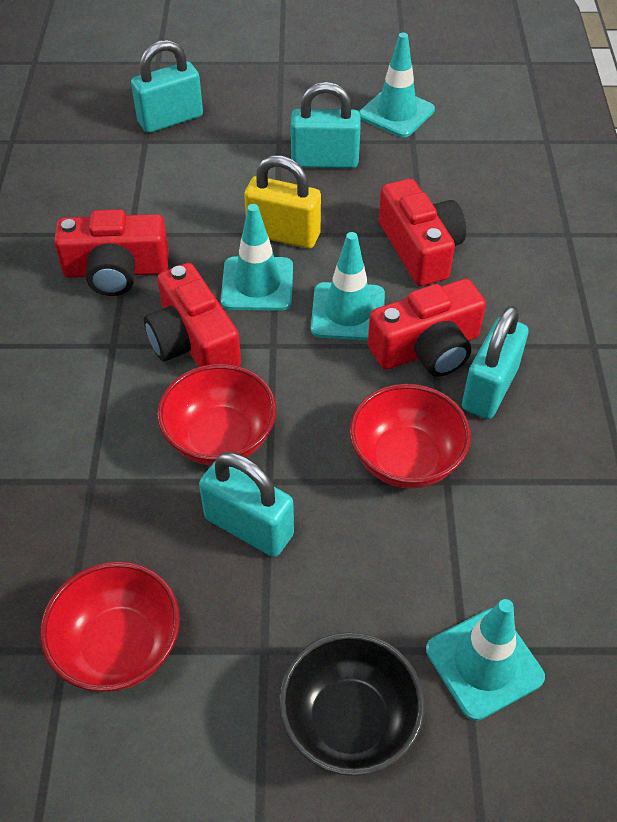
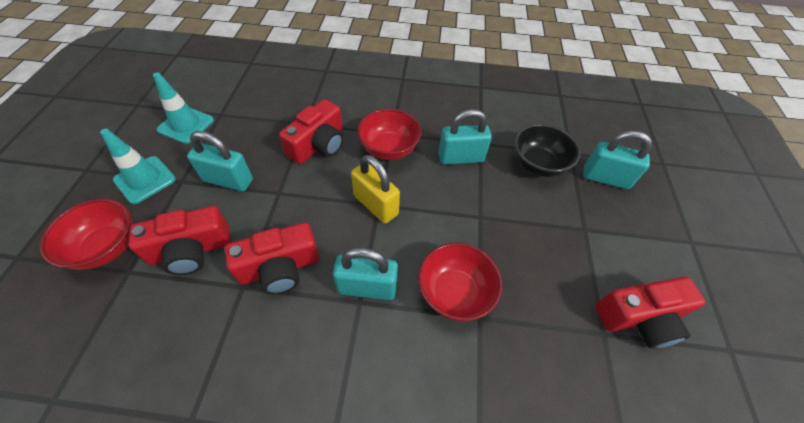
turquoise traffic cone: [221,204,293,311] [311,232,385,340] [359,32,435,137] [426,599,545,721] = 4 -> [100,129,176,204] [153,72,214,144] = 2

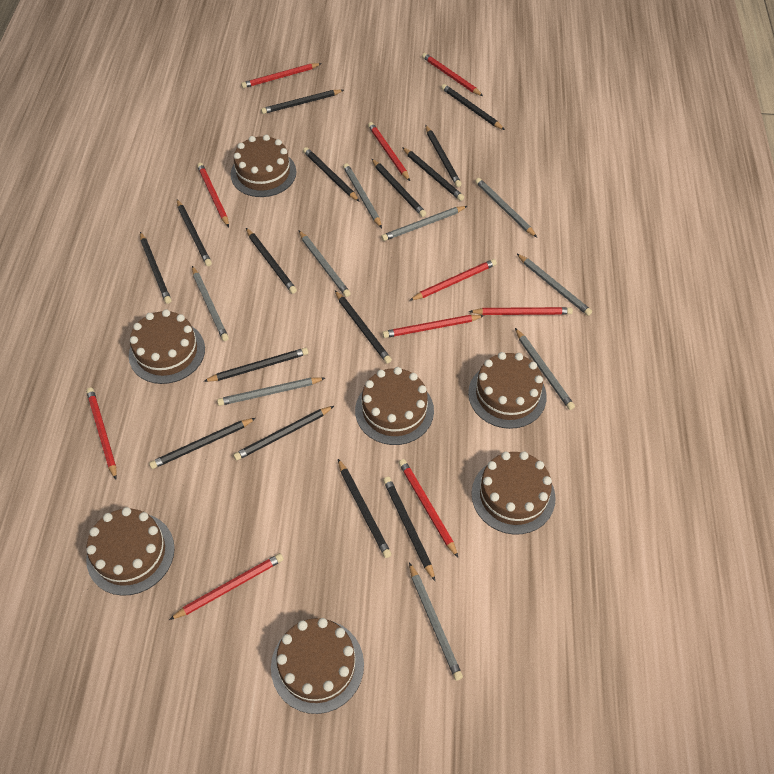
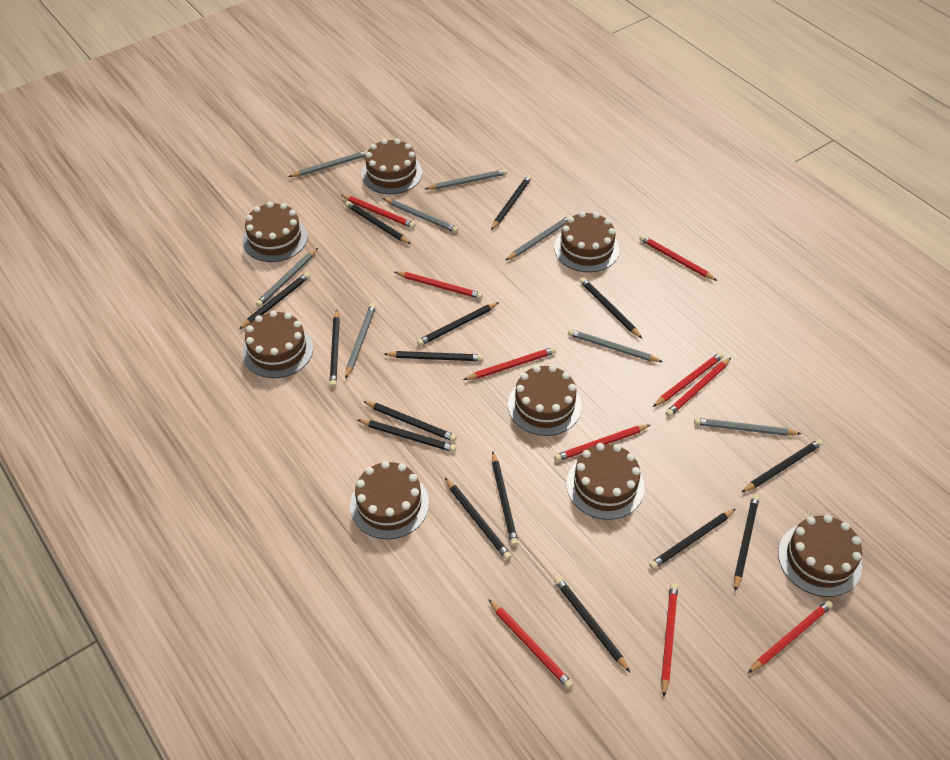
brown cake: [86,507,175,596] [129,309,205,384] [231,135,296,197] [271,618,364,714] [355,367,434,445] [468,352,547,429] [472,451,556,535] = 7 -> [242,310,313,378] [243,202,308,262] [350,461,429,539] [361,139,422,194] [508,365,582,436] [554,212,619,272] [566,443,645,520] [778,515,862,597] = 8
grey pencil: [192,266,229,341] [217,377,325,406] [298,230,351,297] [343,163,382,228] [381,206,467,241] [409,562,463,681] [475,178,537,237] [515,328,575,410] [517,254,592,316] = 9 -> [256,248,318,307] [288,150,368,177] [345,303,376,379] [383,198,459,233] [425,169,508,190] [506,215,572,260] [568,329,663,362] [694,418,801,436] = 8

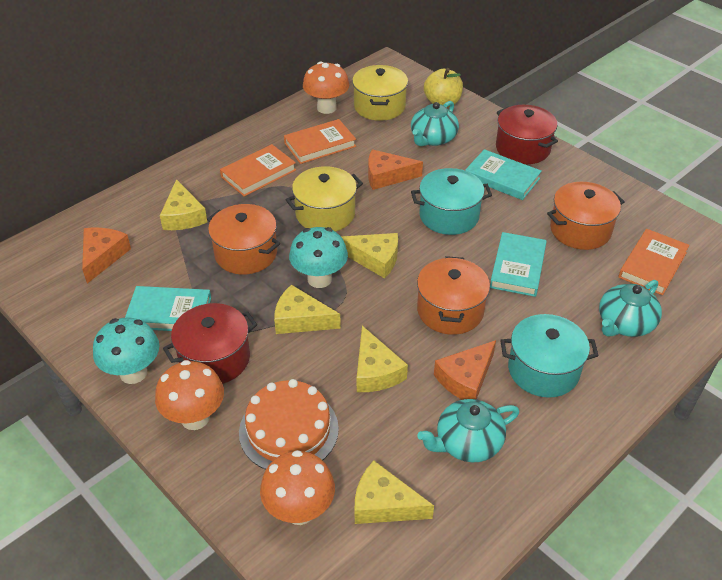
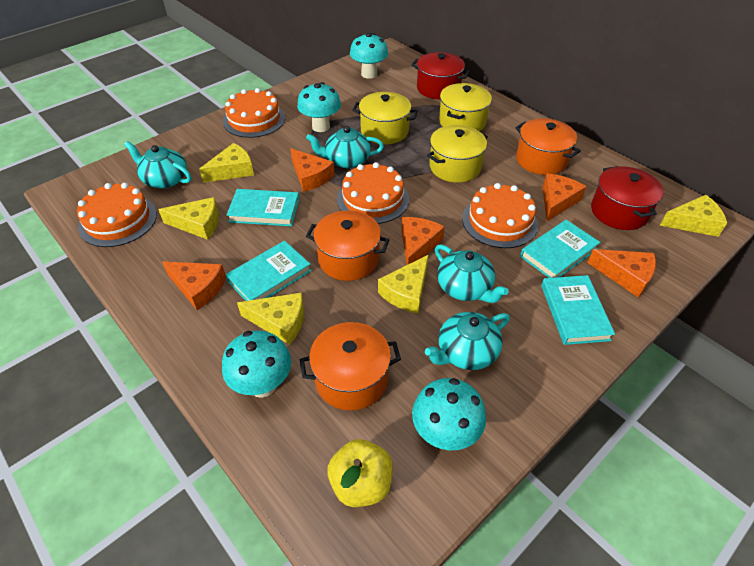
orange book: [220,144,296,197] [284,119,356,164] [619,229,689,295] = 3 -> none = 0
orange cake: [239,379,339,470] = 1 -> [77,183,157,247] [223,88,285,138] [337,162,409,224] [462,183,538,248] = 4
orange cheese: [82,227,131,284] [368,149,423,190] [434,340,496,400] = 3 -> [162,261,226,310] [290,148,335,192] [401,217,445,265] [542,174,587,221] [587,249,656,297] = 5
orange mushroom: [155,360,224,430] [260,450,335,525] [303,62,349,114] = 3 -> none = 0
turquoise book: [125,286,211,331] [465,149,542,200] [490,232,547,297] = 3 -> [226,189,299,226] [226,241,311,301] [520,220,600,278] [541,275,615,345] = 4
turquoise mushroom: [93,318,160,384] [289,227,348,288] = 2 -> [222,331,291,398] [297,82,341,132] [350,33,388,79] [412,378,486,450] = 4
turquoise pot: [411,168,492,235] [500,314,599,398] = 2 -> none = 0
turquoise teapot: [411,101,459,146] [418,399,519,462] [599,280,662,337] = 3 -> [124,141,191,189] [306,126,384,168] [425,312,510,370] [435,244,509,303] = 4
yellow pot: [286,166,363,232] [352,65,408,121] = 2 -> [352,92,418,144] [427,125,488,183] [439,83,492,131] = 3

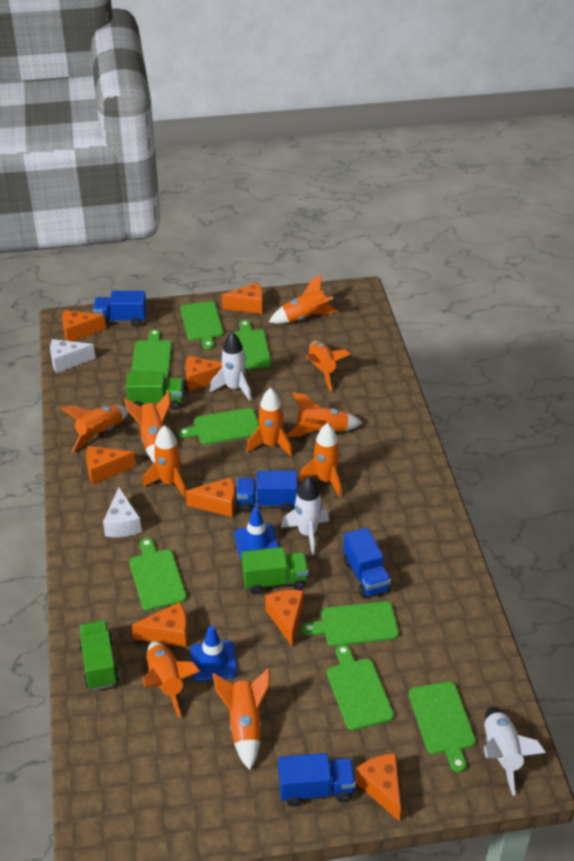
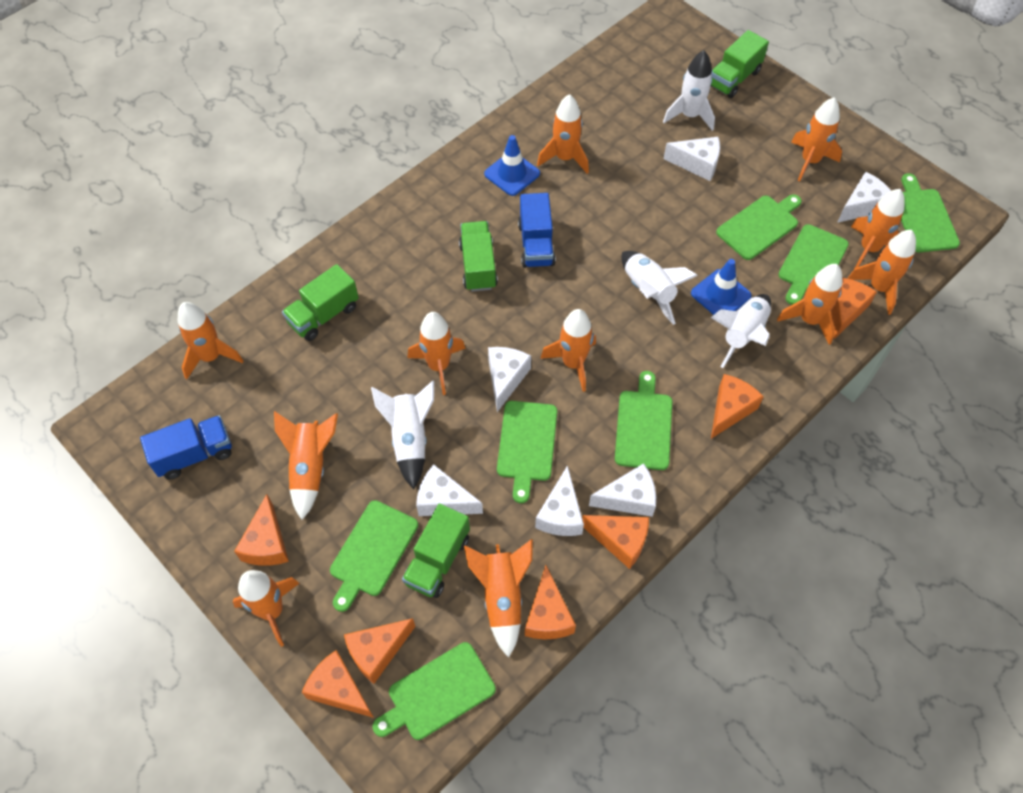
blue truck: [93,291,147,327] [237,470,297,513] [278,753,356,807] [343,528,391,598] = 4 -> [140,415,232,480] [518,193,556,268] = 2
green cutting board: [129,538,187,611] [131,329,172,379] [178,408,259,444] [180,301,223,349] [233,320,271,369] [302,601,399,646] [327,644,394,730] [409,681,476,772] = 8 -> [330,500,418,612] [372,642,496,740] [497,401,557,503] [615,371,672,470] [716,194,802,260] [778,224,849,305] [901,173,960,253] = 7
green truck: [79,620,119,690] [126,371,183,410] [241,547,309,595] = 3 -> [282,264,359,341] [402,504,470,598] [459,221,498,292] [711,30,769,98] = 4
orange cheese: [62,310,106,341] [86,446,136,484] [132,602,188,647] [185,356,222,391] [186,477,235,517] [222,282,263,314] [265,590,304,646] [355,753,401,821] = 8 -> [234,494,289,566] [302,650,374,718] [344,618,415,684] [525,565,576,639] [582,515,649,569] [711,374,764,439] [831,278,877,339] = 7
orange rocket: [61,405,129,452] [124,391,171,463] [143,425,186,498] [143,641,200,718] [213,668,270,770] [247,388,293,456] [269,274,337,324] [286,392,362,437] [299,423,341,497] [306,341,351,391] = 10 -> [178,302,243,380] [233,570,300,647] [274,411,338,520] [408,312,466,395] [464,539,533,658] [537,94,589,174] [540,309,596,392] [777,264,842,345] [791,97,842,181] [847,230,916,315] [851,189,905,269] = 11
white cheese: [50,339,96,373] [103,487,142,537] = 2 -> [416,464,483,516] [488,347,531,412] [535,465,584,536] [589,463,656,517] [664,137,720,181] [837,171,891,223] = 6
white rocket: [210,332,251,401] [281,476,329,555] [484,707,546,795] = 3 -> [371,381,434,489] [621,251,698,325] [663,50,715,131] [711,294,771,368] = 4

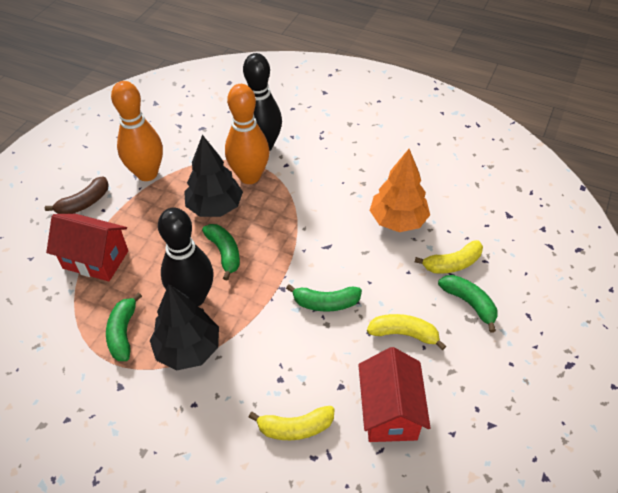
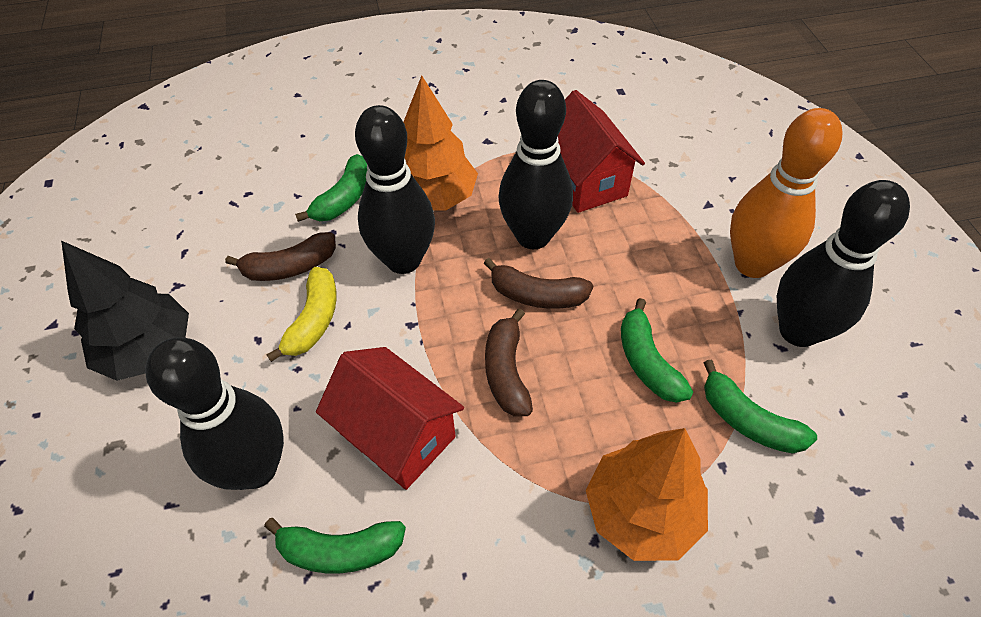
black bowling pin: [158,208,214,306] [243,53,282,151] = 2 -> [145,337,284,490] [355,105,435,274] [499,80,573,249] [777,180,910,347] = 4
black tree: [150,284,219,371] [184,135,243,217] = 2 -> [61,241,189,381] = 1
brown banana: [45,176,109,214] = 1 -> [225,232,336,281] [484,258,593,309] [485,308,533,416] = 3
orange bowling pin: [111,81,163,181] [225,84,269,184] = 2 -> [730,108,842,278] = 1
orange tree: [370,149,430,232] = 1 -> [403,75,478,211] [586,428,708,561] = 2
yellow banana: [249,406,334,440] [367,314,446,350] [415,240,483,274] = 3 -> [266,267,337,362] = 1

::::::::

JOB ITEM: Give again, word for word, every line from the top of the data through the line with "brown cake: [86,507,175,596]", both ends included, and exclude the pictures.

RESPONSE:
turquoise traffic cone: [221,204,293,311] [311,232,385,340] [359,32,435,137] [426,599,545,721] = 4 -> [100,129,176,204] [153,72,214,144] = 2

brown cake: [86,507,175,596] [129,309,205,384] [231,135,296,197] [271,618,364,714] [355,367,434,445] [468,352,547,429] [472,451,556,535] = 7 -> [242,310,313,378] [243,202,308,262] [350,461,429,539] [361,139,422,194] [508,365,582,436] [554,212,619,272] [566,443,645,520] [778,515,862,597] = 8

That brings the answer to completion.